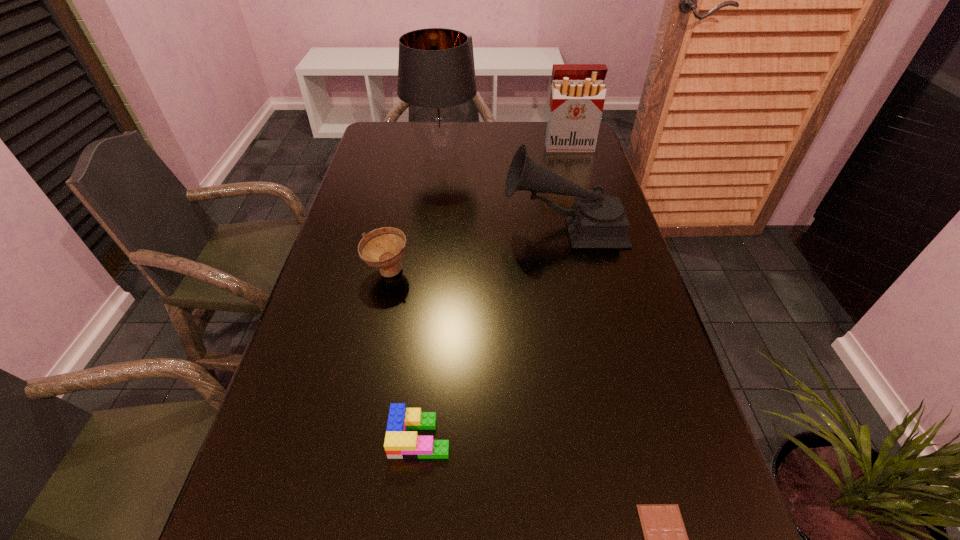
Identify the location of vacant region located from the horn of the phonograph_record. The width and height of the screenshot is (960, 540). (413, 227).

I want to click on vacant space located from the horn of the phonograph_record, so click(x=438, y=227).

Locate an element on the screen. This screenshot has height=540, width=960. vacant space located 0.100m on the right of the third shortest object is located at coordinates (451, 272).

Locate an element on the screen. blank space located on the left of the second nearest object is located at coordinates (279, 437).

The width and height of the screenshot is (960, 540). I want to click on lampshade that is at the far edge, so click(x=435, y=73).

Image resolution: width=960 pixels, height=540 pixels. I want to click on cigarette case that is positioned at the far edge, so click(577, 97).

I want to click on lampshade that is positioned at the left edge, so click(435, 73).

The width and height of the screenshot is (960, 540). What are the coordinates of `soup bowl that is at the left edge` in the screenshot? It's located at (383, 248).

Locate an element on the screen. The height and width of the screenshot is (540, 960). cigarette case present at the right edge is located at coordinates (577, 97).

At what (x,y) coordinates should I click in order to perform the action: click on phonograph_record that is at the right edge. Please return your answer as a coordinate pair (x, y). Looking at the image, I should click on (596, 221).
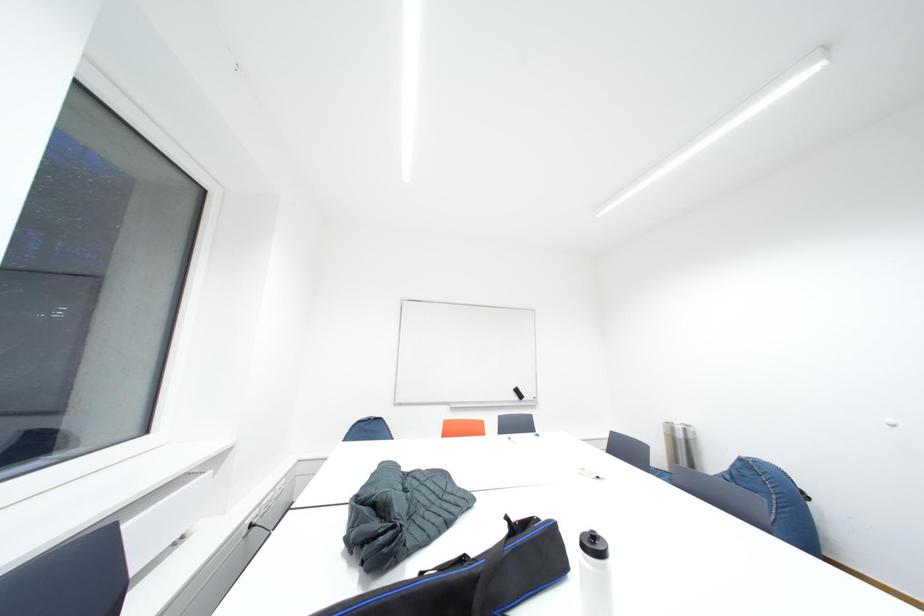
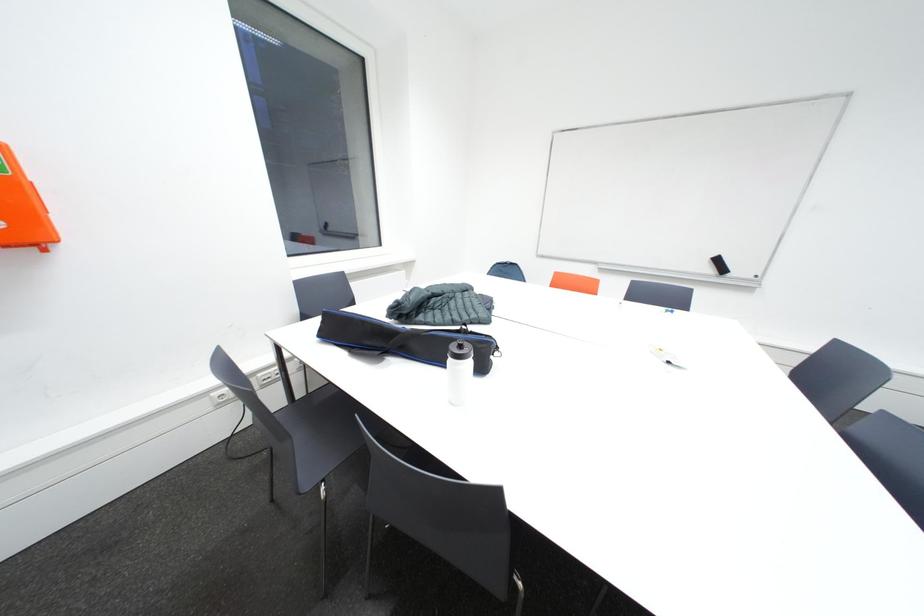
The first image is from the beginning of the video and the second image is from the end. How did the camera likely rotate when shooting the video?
^^^^
WHAT THIS TASK INVOLVES: Rewrite the material above as a Markdown table with columns titled "Row" and "Line," numbering each non-blank line. Leave out the pictures and blank lines.

EXERCISE SOLUTION:
| Row | Line |
|---|---|
| 1 | Identify the location of vacant region located from the horn of the phonograph_record. The width and height of the screenshot is (960, 540). (413, 227). |
| 2 | I want to click on vacant space located from the horn of the phonograph_record, so click(x=438, y=227). |
| 3 | Locate an element on the screen. This screenshot has height=540, width=960. vacant space located 0.100m on the right of the third shortest object is located at coordinates (451, 272). |
| 4 | Locate an element on the screen. blank space located on the left of the second nearest object is located at coordinates (279, 437). |
| 5 | The width and height of the screenshot is (960, 540). I want to click on lampshade that is at the far edge, so click(x=435, y=73). |
| 6 | Image resolution: width=960 pixels, height=540 pixels. I want to click on cigarette case that is positioned at the far edge, so click(577, 97). |
| 7 | I want to click on lampshade that is positioned at the left edge, so click(435, 73). |
| 8 | The width and height of the screenshot is (960, 540). What are the coordinates of `soup bowl that is at the left edge` in the screenshot? It's located at (383, 248). |
| 9 | Locate an element on the screen. The height and width of the screenshot is (540, 960). cigarette case present at the right edge is located at coordinates (577, 97). |
| 10 | At what (x,y) coordinates should I click in order to perform the action: click on phonograph_record that is at the right edge. Please return your answer as a coordinate pair (x, y). Looking at the image, I should click on (596, 221). |
| 11 | The first image is from the beginning of the video and the second image is from the end. How did the camera likely rotate when shooting the video? |